For each record that follows, restate the text exactly and drop the pictures.

==*==

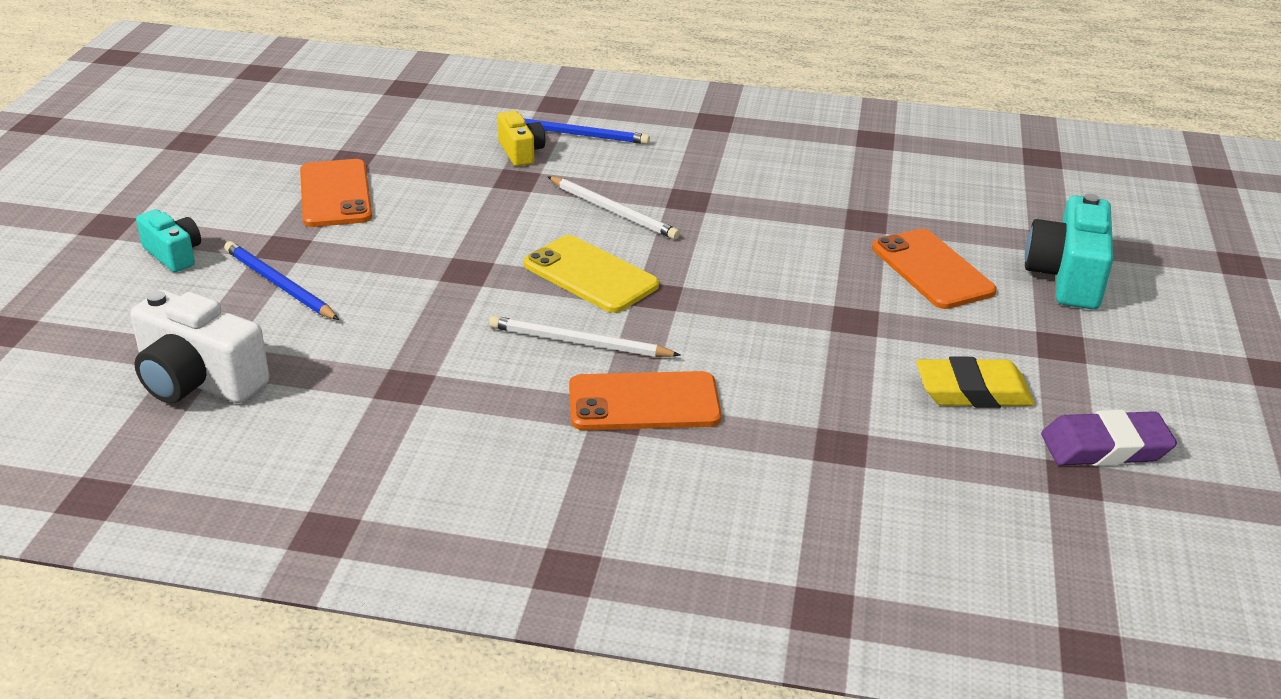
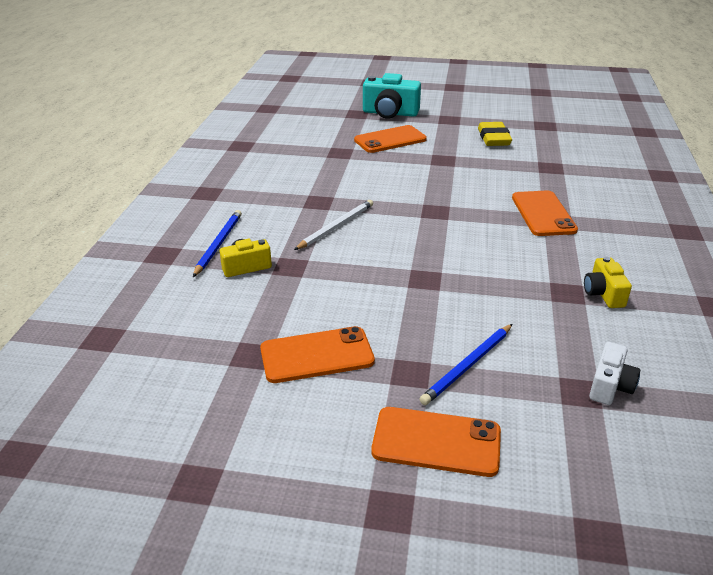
camera: 90 degrees left, 0 degrees up
(174, 254) = (436, 442): turquoise camera -> orange phone
(198, 381) = (610, 386): white camera -> white camera, size x0.58
(391, 418) = (603, 294): none -> yellow camera
(579, 342) = (495, 234): white pencil -> none
(590, 275) = (419, 232): yellow phone -> none
(1105, 447) = (521, 118): purple eraser -> none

==*==

- Response
camera: 90 degrees left, 0 degrees up
(174, 254) = (436, 442): turquoise camera -> orange phone
(198, 381) = (610, 386): white camera -> white camera, size x0.58
(391, 418) = (603, 294): none -> yellow camera
(579, 342) = (495, 234): white pencil -> none
(590, 275) = (419, 232): yellow phone -> none
(1105, 447) = (521, 118): purple eraser -> none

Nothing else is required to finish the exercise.